* [WRITTEN TASK]: Before printing, remove every picture; then print the lines below exactly, from the first line through the line containing "camera: 10 degrees right, 5 degrees up".

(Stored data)
• • • • • • •
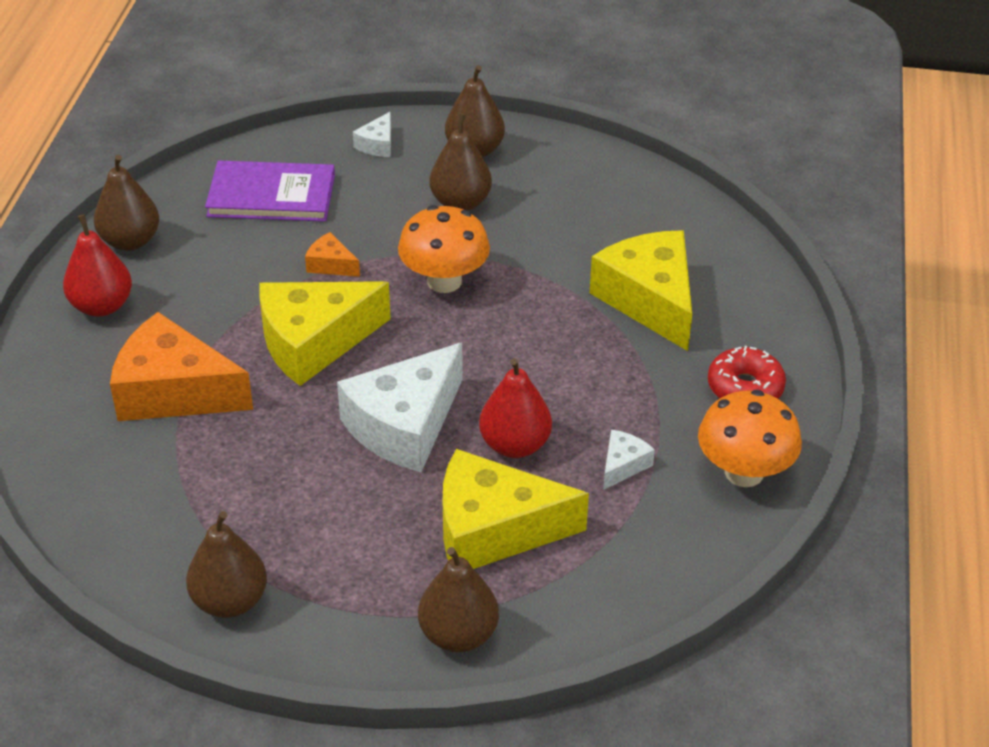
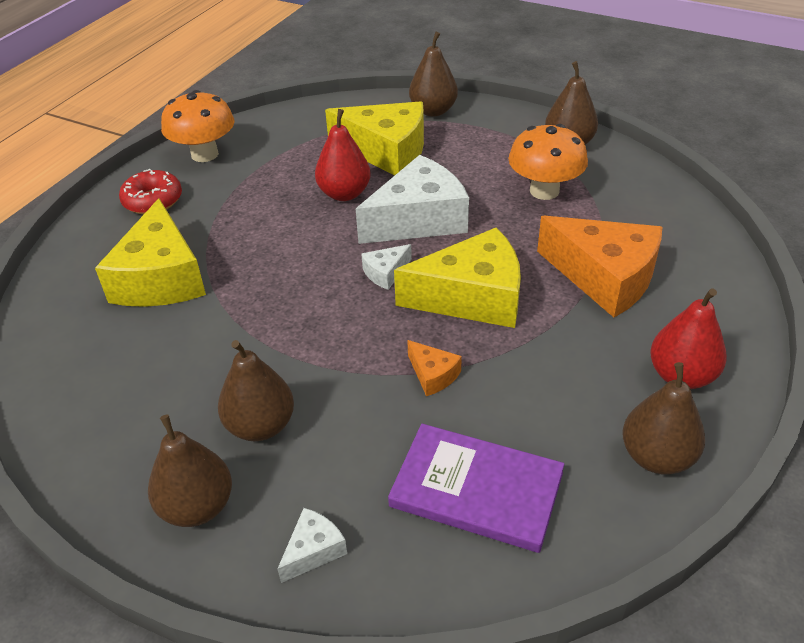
camera: 160 degrees left, 0 degrees up
orange mushroom [398,205,490,293] -> orange mushroom moved to [508,124,588,200]
white cheese [603,430,655,490] -> white cheese moved to [361,244,412,290]

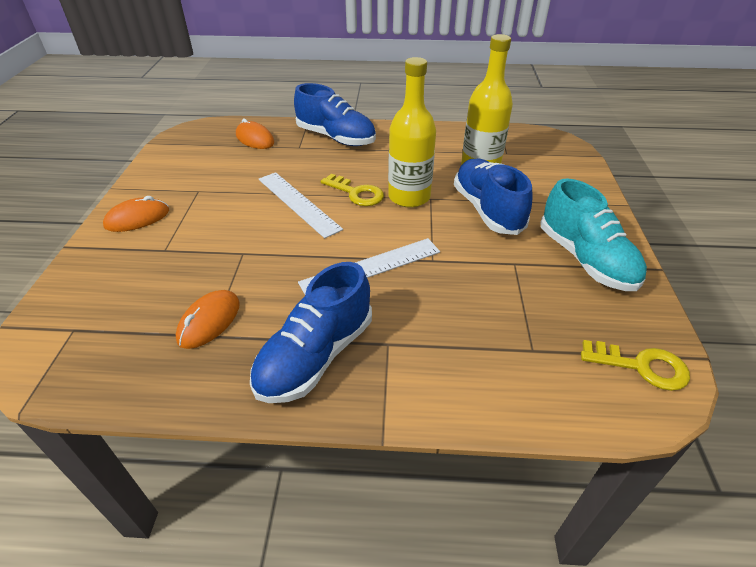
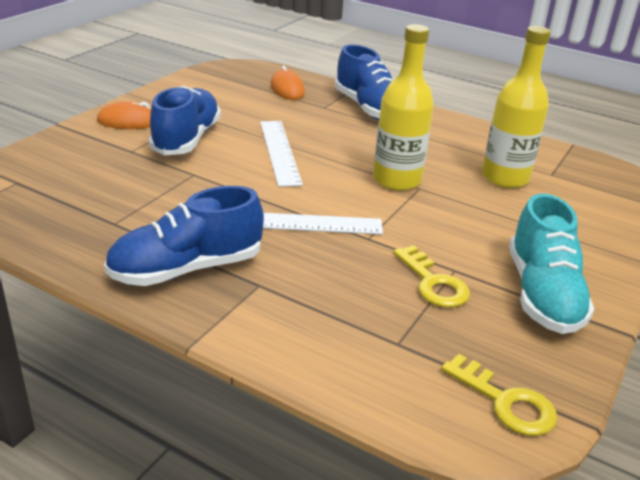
camera: 25 degrees right, 10 degrees down
orange mouse [176,290,240,349] -> none
yellow key [321,174,384,206] -> yellow key moved to [393,245,470,308]
blue shoe [454,159,533,235] -> blue shoe moved to [149,86,221,155]

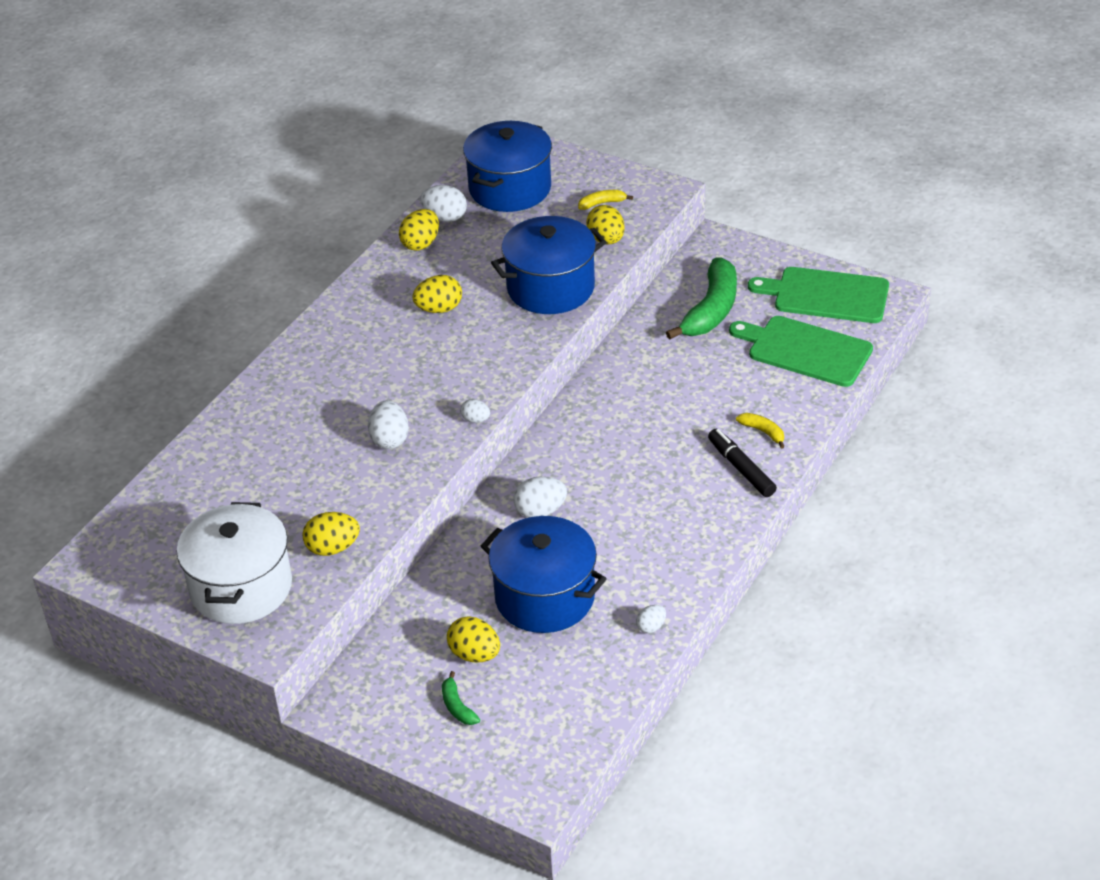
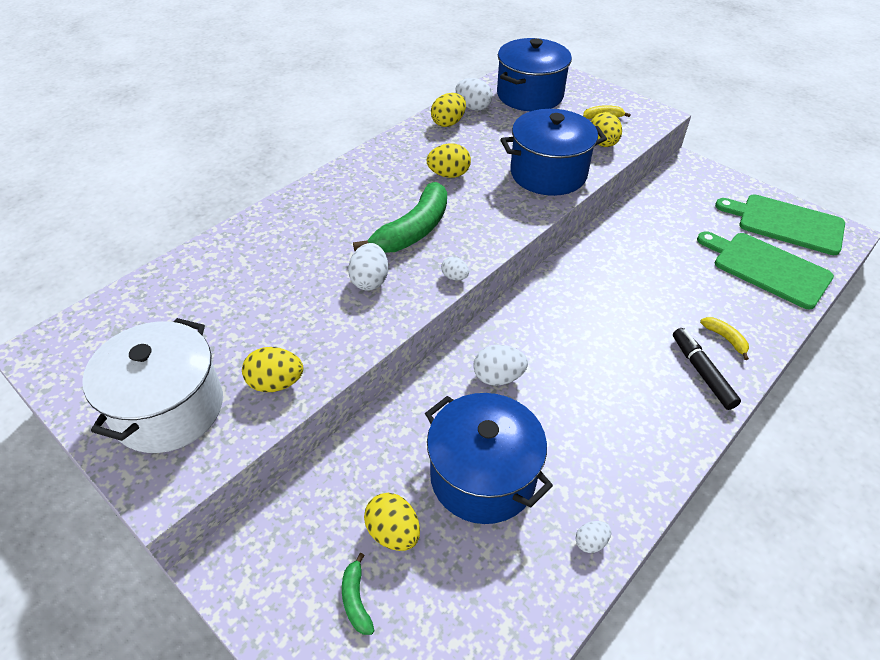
camera: 10 degrees right, 5 degrees up
green banana [666,258,737,340] -> green banana moved to [353,182,447,253]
• • • • • • •
* [WRITTEN REPLY]:
camera: 160 degrees left, 0 degrees up
orange mushroom [398,205,490,293] -> orange mushroom moved to [508,124,588,200]
white cheese [603,430,655,490] -> white cheese moved to [361,244,412,290]

camera: 25 degrees right, 10 degrees down
orange mouse [176,290,240,349] -> none
yellow key [321,174,384,206] -> yellow key moved to [393,245,470,308]
blue shoe [454,159,533,235] -> blue shoe moved to [149,86,221,155]

camera: 10 degrees right, 5 degrees up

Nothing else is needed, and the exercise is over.